**Exercise:** Count the lines below that contain the word "board", and give only that number.

**Items listed in a dataset:**
* * * *

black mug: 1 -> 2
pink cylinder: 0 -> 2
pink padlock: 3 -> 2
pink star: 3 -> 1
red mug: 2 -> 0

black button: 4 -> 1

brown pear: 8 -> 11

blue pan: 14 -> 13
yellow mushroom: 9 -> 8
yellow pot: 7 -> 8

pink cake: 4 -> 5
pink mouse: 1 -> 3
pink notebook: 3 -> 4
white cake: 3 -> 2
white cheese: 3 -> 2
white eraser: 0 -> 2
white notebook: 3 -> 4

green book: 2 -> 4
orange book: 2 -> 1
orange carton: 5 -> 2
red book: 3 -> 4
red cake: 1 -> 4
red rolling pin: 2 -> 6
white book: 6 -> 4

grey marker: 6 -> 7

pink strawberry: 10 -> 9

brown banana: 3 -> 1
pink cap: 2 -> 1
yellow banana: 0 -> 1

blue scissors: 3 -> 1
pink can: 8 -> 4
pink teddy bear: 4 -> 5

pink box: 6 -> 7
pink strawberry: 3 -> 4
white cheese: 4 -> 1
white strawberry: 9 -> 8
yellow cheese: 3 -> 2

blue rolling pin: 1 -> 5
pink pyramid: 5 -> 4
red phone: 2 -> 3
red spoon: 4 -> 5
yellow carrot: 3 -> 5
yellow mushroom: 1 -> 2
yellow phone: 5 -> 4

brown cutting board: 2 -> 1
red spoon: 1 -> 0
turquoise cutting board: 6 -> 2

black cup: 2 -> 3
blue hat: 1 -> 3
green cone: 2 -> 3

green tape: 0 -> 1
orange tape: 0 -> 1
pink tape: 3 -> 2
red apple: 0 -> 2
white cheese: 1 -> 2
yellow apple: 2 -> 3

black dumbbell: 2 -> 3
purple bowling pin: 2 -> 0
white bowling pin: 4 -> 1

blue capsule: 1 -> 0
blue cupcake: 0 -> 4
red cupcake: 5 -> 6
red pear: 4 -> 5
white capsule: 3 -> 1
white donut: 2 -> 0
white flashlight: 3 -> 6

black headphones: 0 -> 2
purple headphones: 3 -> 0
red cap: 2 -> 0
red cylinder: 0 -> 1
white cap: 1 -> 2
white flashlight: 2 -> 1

* * * *

**Answer below:** 2